Exercise objective:
Each record below is to be retyped exactly, with its pictures omitted.

[Opening Supplied data section]

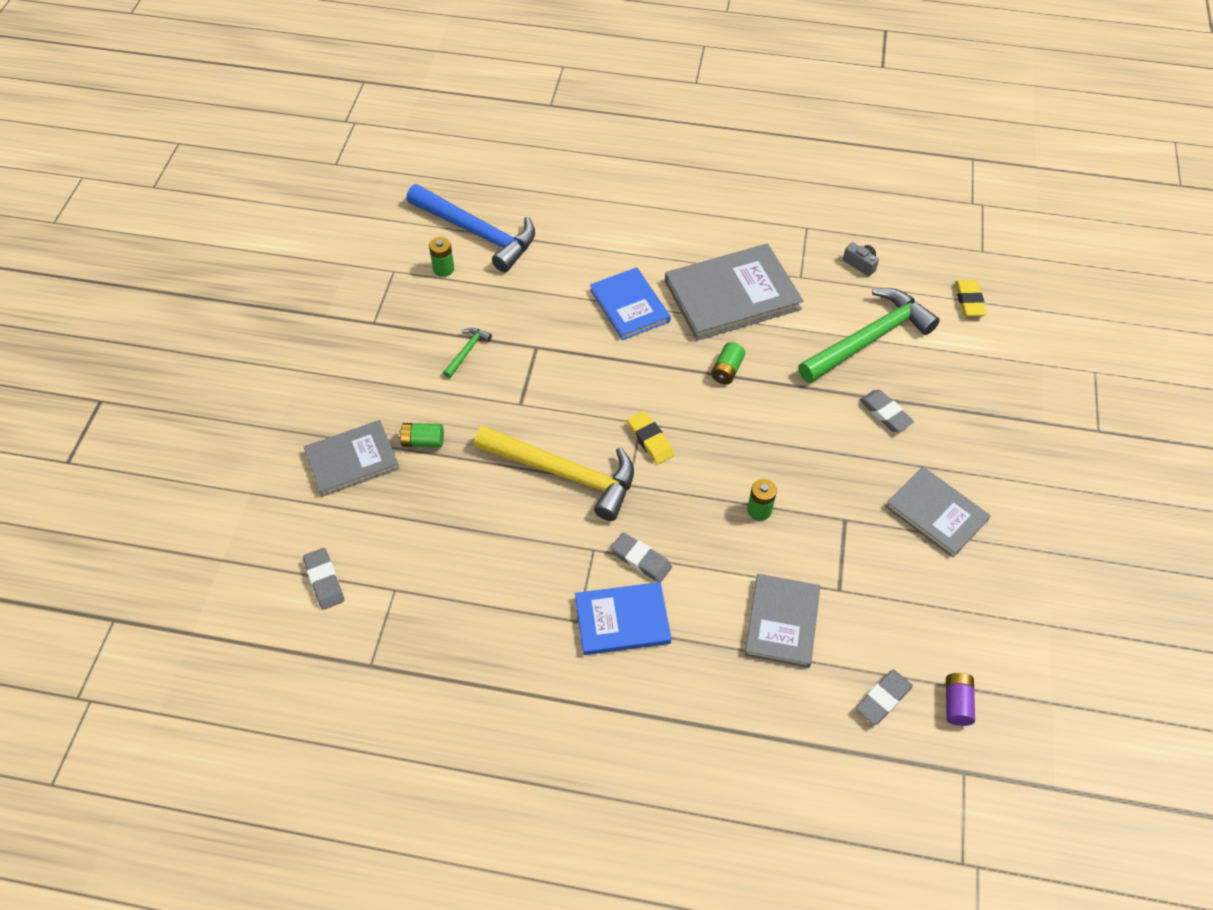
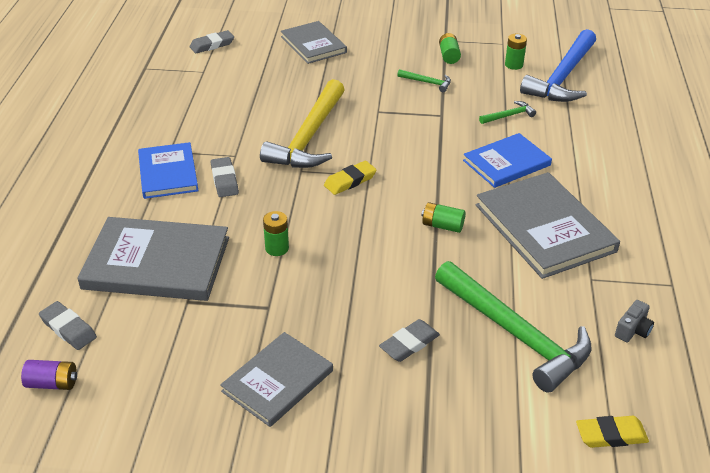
camera: 85 degrees right, 15 degrees down
(423, 441) = (333, 71): green battery -> green battery (449, 56)
(545, 290) = (509, 116): none -> green hammer
(641, 560) = (224, 180): grey eraser -> grey eraser turned 45 degrees counterclockwise
(782, 622) = (157, 263): grey book -> grey book, size x1.57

[Closing Supplied data section]

Result:
camera: 85 degrees right, 15 degrees down
(423, 441) = (333, 71): green battery -> green battery (449, 56)
(545, 290) = (509, 116): none -> green hammer
(641, 560) = (224, 180): grey eraser -> grey eraser turned 45 degrees counterclockwise
(782, 622) = (157, 263): grey book -> grey book, size x1.57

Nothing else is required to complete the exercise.